■ **DESCRIPTION OF THE TASK**
Exact copy, pictures excluded: output the lines from the opening of the entries through the line bearing "(465, 259) = (419, 432): brown".

[Records from a data source]
'''
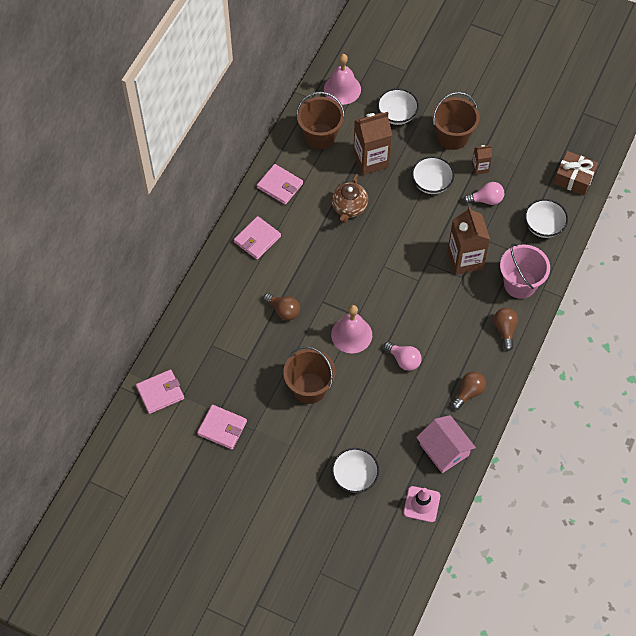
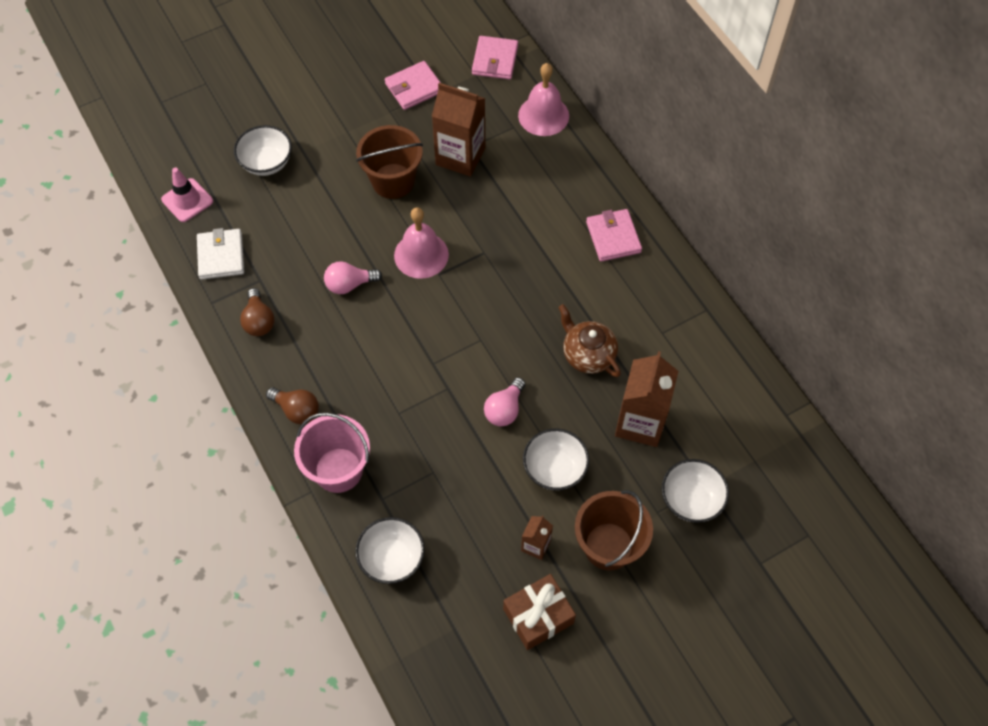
camera: 125 degrees right, 0 degrees up
(280, 186) = (672, 301): pink wallet -> none
(283, 310) = (502, 210): brown light bulb -> none
(320, 136) = (717, 388): brown bucket -> none
(342, 89) = (778, 461): pink bell -> pink bell (543, 115)
(444, 449) = (221, 256): pink house -> white wallet
(465, 259) = (419, 432): brown carton -> brown carton (460, 156)
(486, 200) = (483, 517): pink light bulb -> pink light bulb (504, 409)
(574, 178) = (431, 656): brown gift -> brown gift (538, 616)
'''
■ **RESULT OF THIS TASK**
camera: 125 degrees right, 0 degrees up
(280, 186) = (672, 301): pink wallet -> none
(283, 310) = (502, 210): brown light bulb -> none
(320, 136) = (717, 388): brown bucket -> none
(342, 89) = (778, 461): pink bell -> pink bell (543, 115)
(444, 449) = (221, 256): pink house -> white wallet
(465, 259) = (419, 432): brown carton -> brown carton (460, 156)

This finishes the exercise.